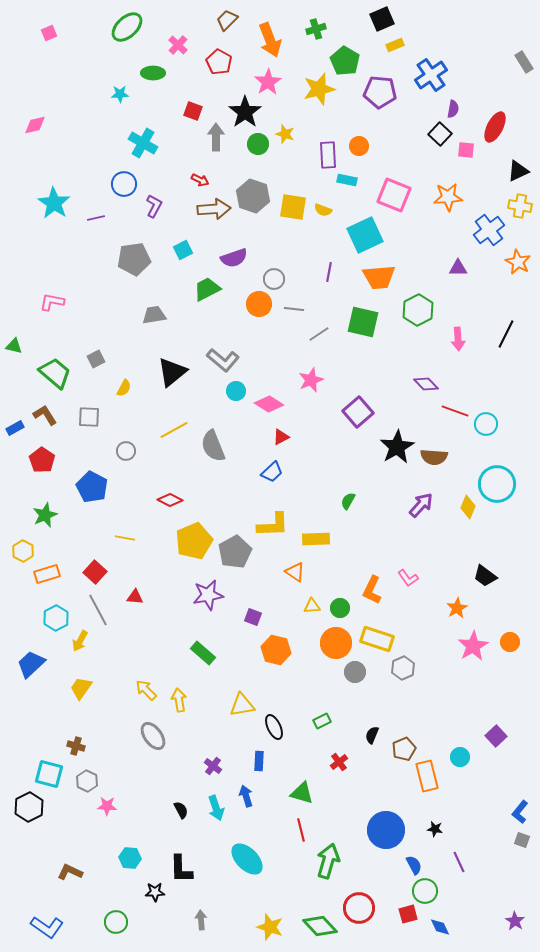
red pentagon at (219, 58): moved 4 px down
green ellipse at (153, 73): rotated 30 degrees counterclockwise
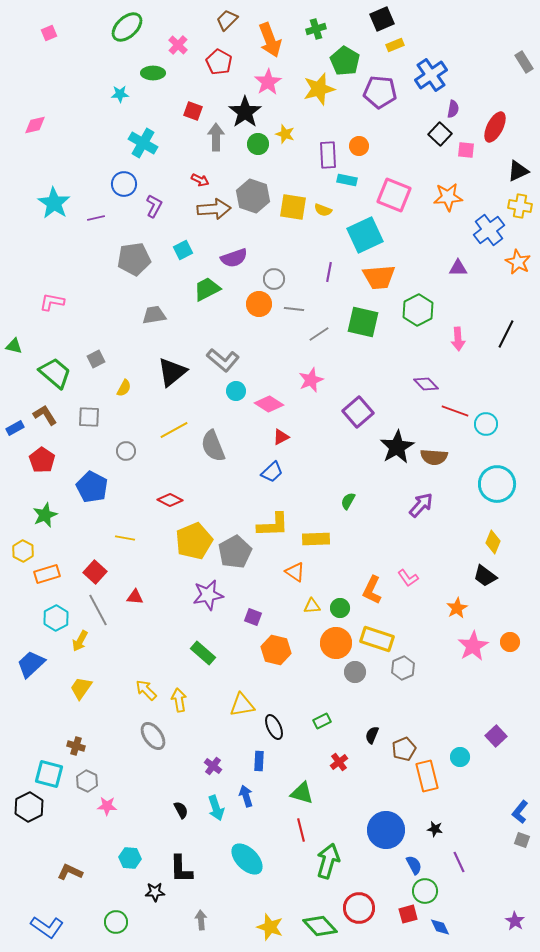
yellow diamond at (468, 507): moved 25 px right, 35 px down
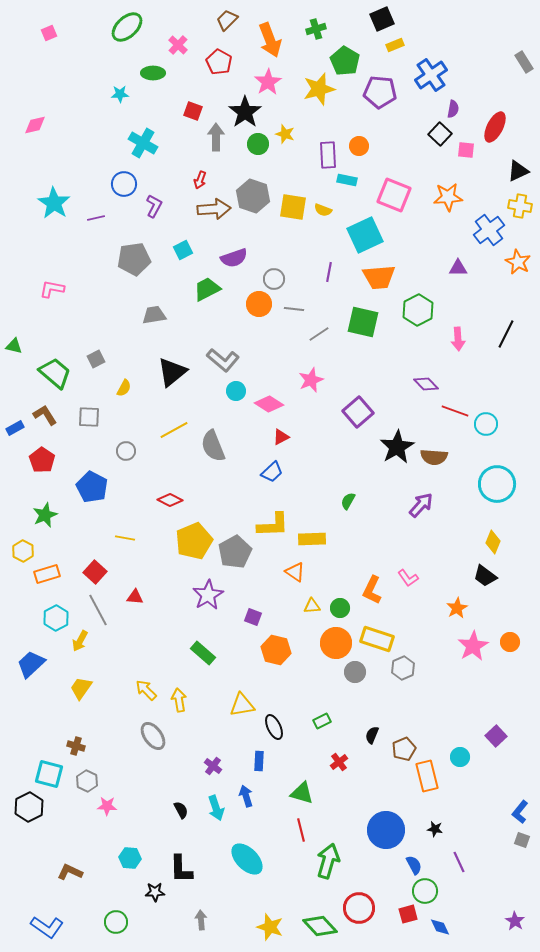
red arrow at (200, 180): rotated 84 degrees clockwise
pink L-shape at (52, 302): moved 13 px up
yellow rectangle at (316, 539): moved 4 px left
purple star at (208, 595): rotated 20 degrees counterclockwise
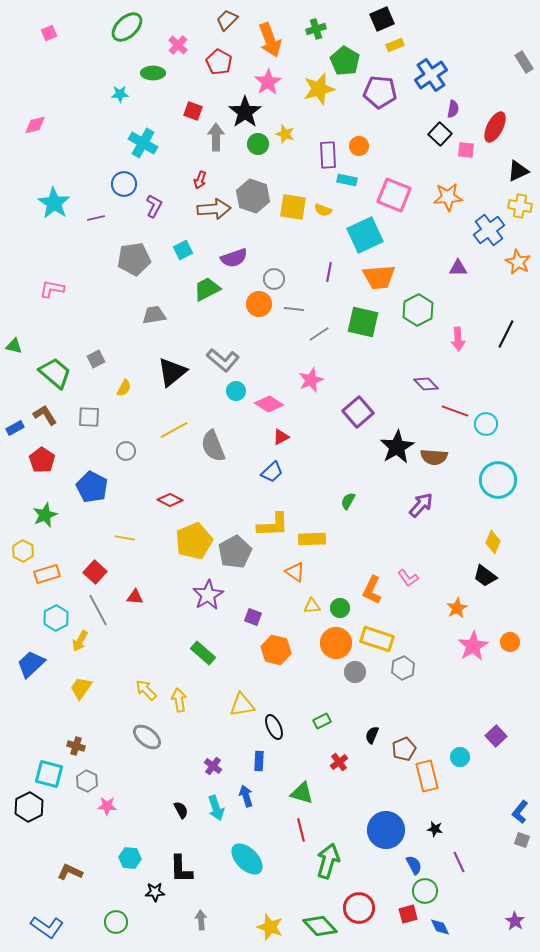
cyan circle at (497, 484): moved 1 px right, 4 px up
gray ellipse at (153, 736): moved 6 px left, 1 px down; rotated 16 degrees counterclockwise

What is required :: Pick out every line in the material above that contains the string "down", treating uppercase and lowercase as different. Copy each such line in full.

Task answer ::
red pentagon at (219, 58): moved 4 px down
yellow diamond at (468, 507): moved 25 px right, 35 px down
gray ellipse at (153, 736): moved 6 px left, 1 px down; rotated 16 degrees counterclockwise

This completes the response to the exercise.